Records to use:

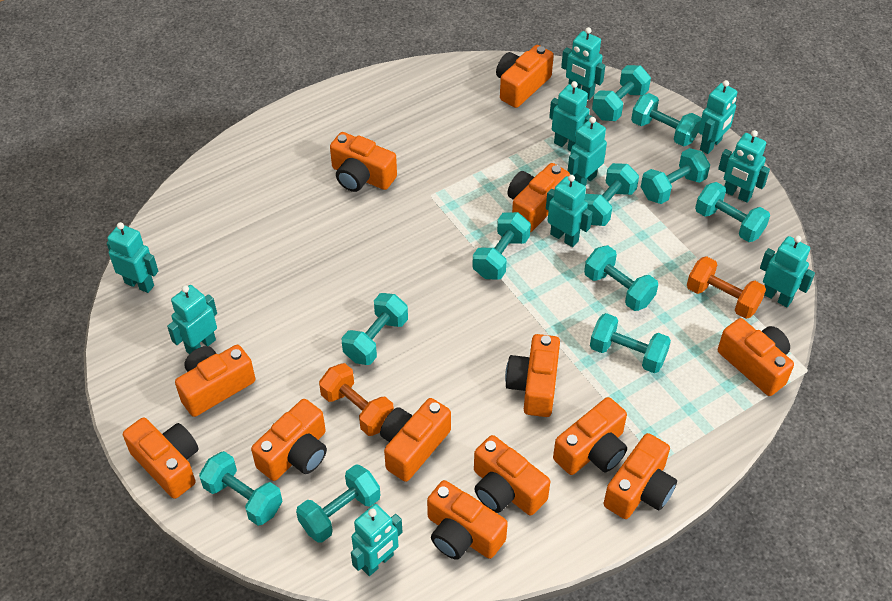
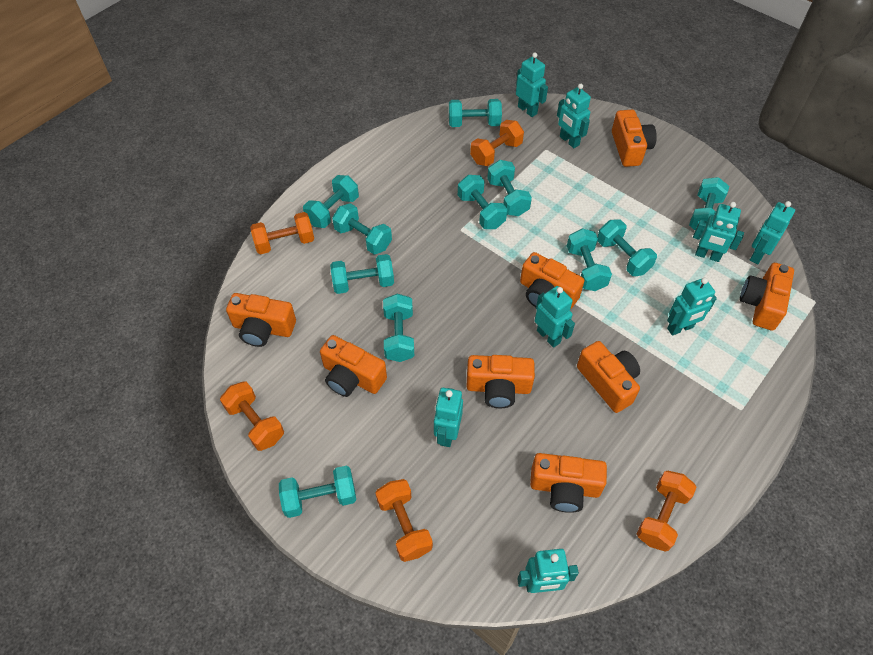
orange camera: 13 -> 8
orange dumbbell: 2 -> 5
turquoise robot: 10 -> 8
* * *
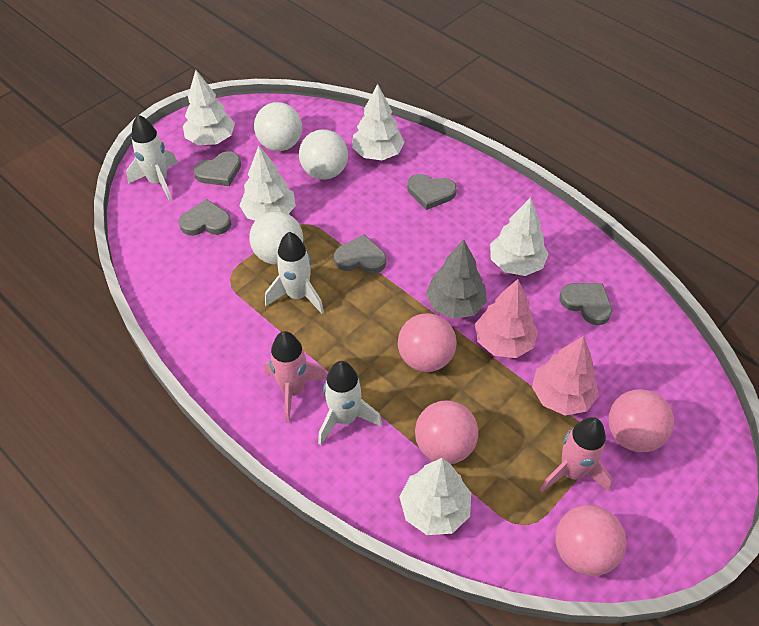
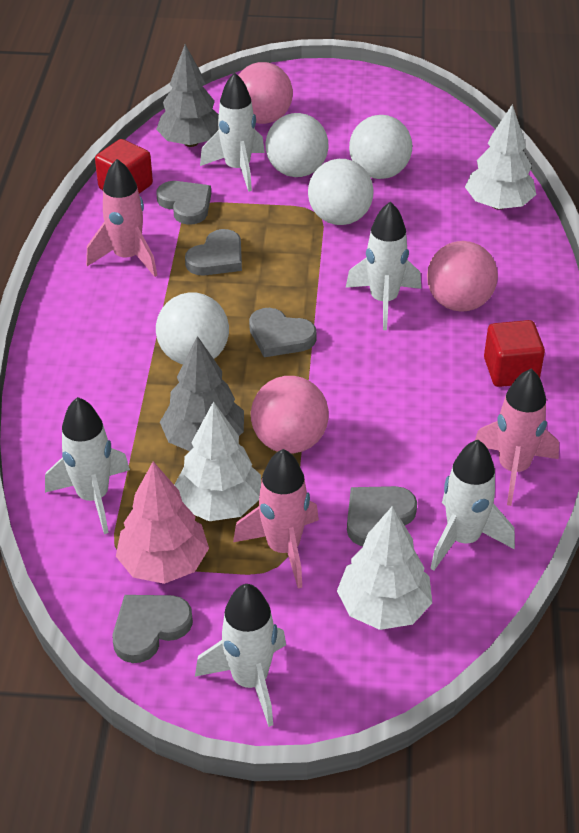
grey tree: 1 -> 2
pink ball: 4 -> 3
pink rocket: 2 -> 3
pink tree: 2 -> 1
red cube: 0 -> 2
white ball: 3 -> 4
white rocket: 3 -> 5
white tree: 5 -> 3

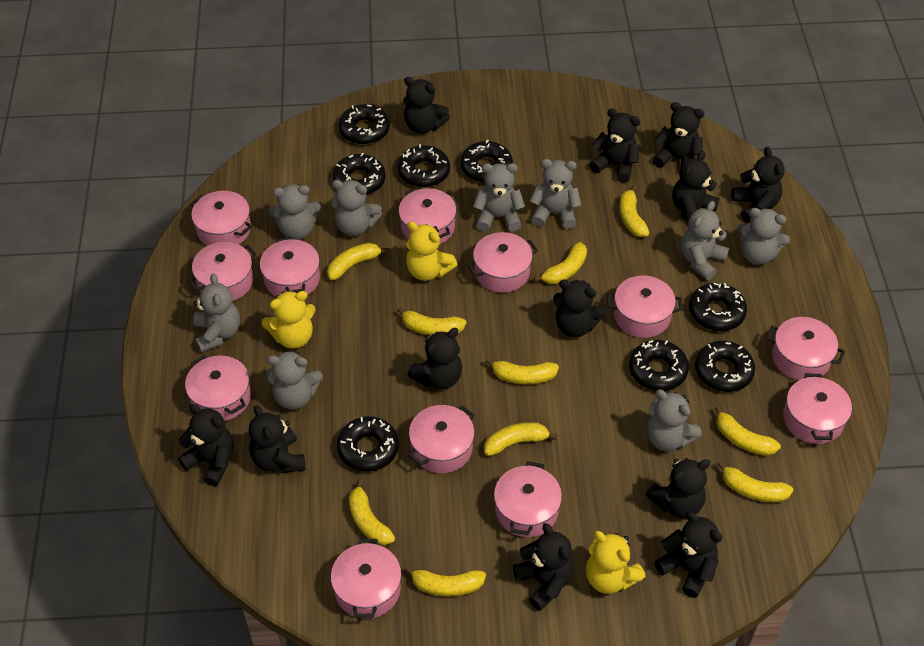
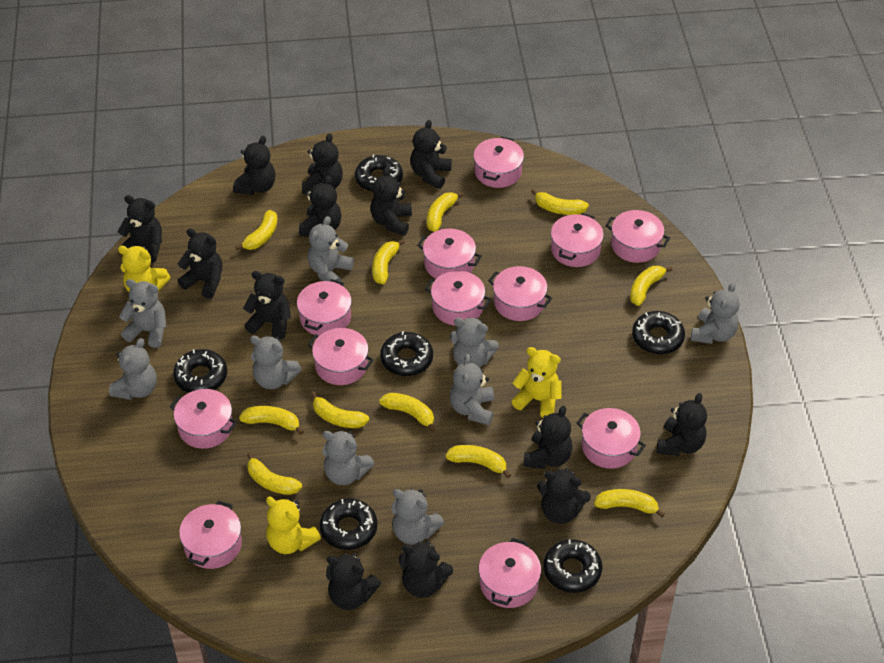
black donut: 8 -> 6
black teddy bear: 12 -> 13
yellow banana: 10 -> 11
* * *
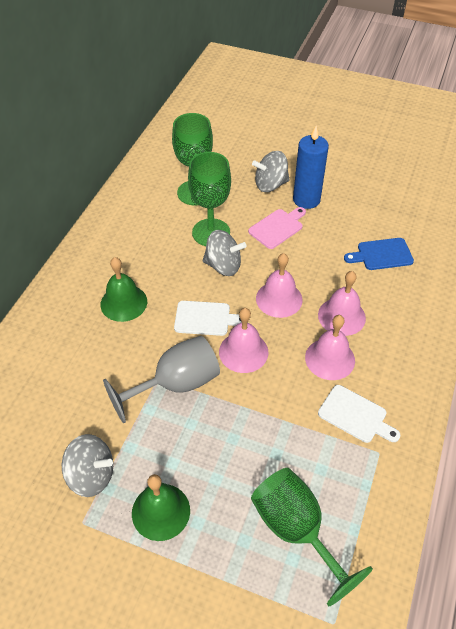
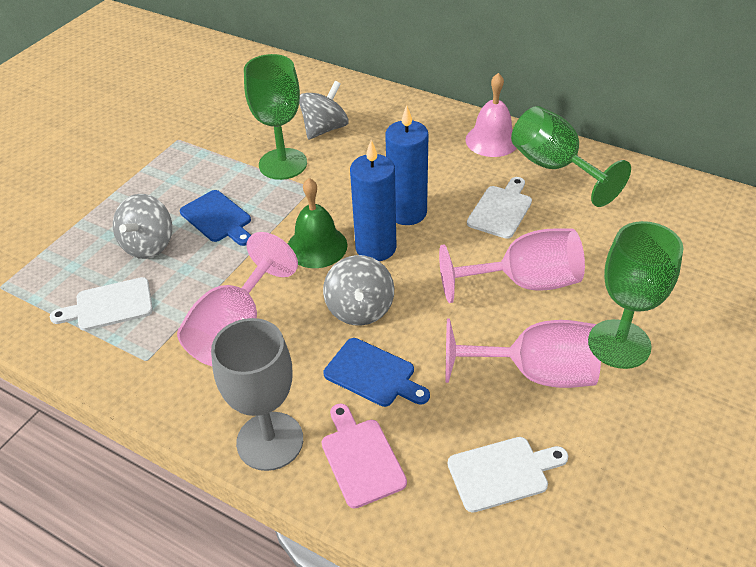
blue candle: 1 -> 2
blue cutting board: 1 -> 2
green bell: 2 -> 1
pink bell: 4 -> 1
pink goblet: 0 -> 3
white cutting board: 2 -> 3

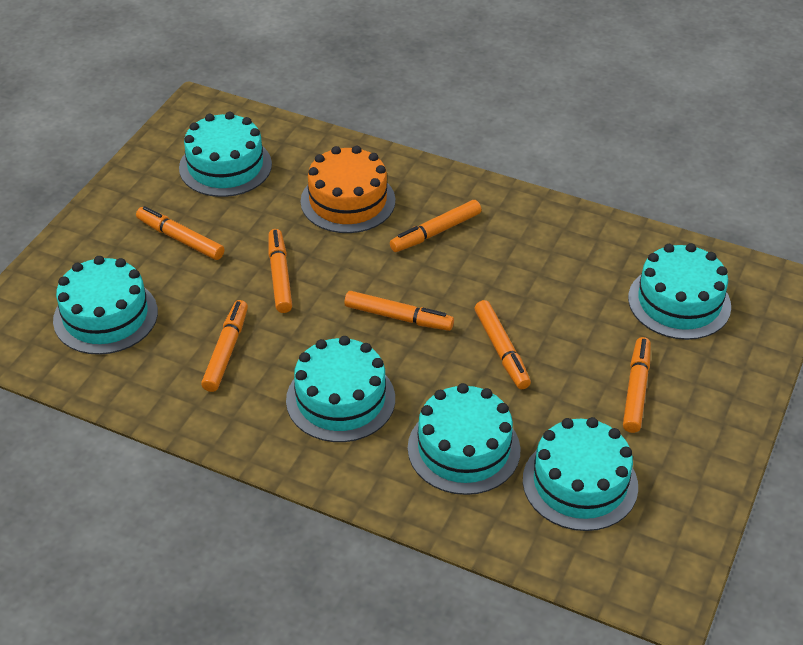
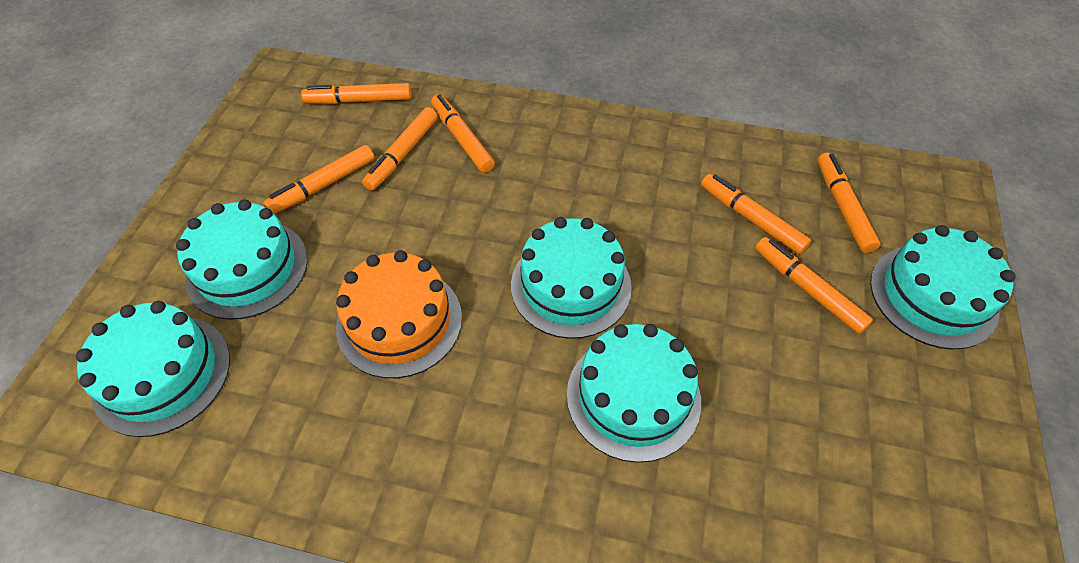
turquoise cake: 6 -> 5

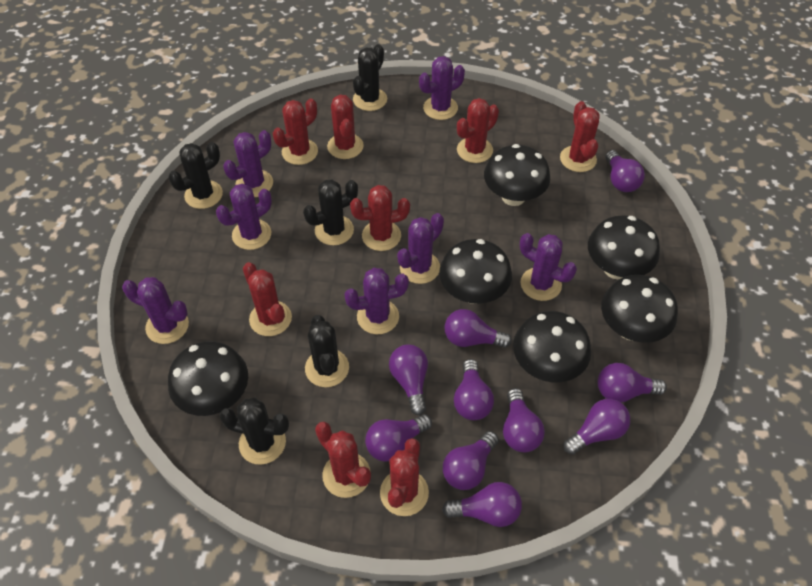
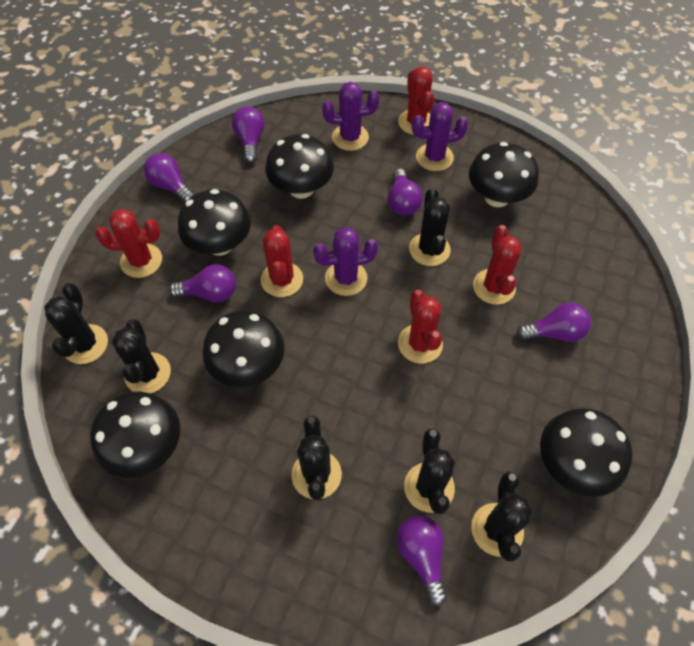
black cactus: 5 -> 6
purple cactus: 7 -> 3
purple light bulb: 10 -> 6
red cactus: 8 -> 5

Work to be completed: Within these entries, output exactly the lines starting at the one with "pink rocket: 2 -> 3" and finishing at the one with "yellow banana: 10 -> 11". Leave pictures out of the output.

Task result:
pink rocket: 2 -> 3
pink tree: 2 -> 1
red cube: 0 -> 2
white ball: 3 -> 4
white rocket: 3 -> 5
white tree: 5 -> 3

black donut: 8 -> 6
black teddy bear: 12 -> 13
yellow banana: 10 -> 11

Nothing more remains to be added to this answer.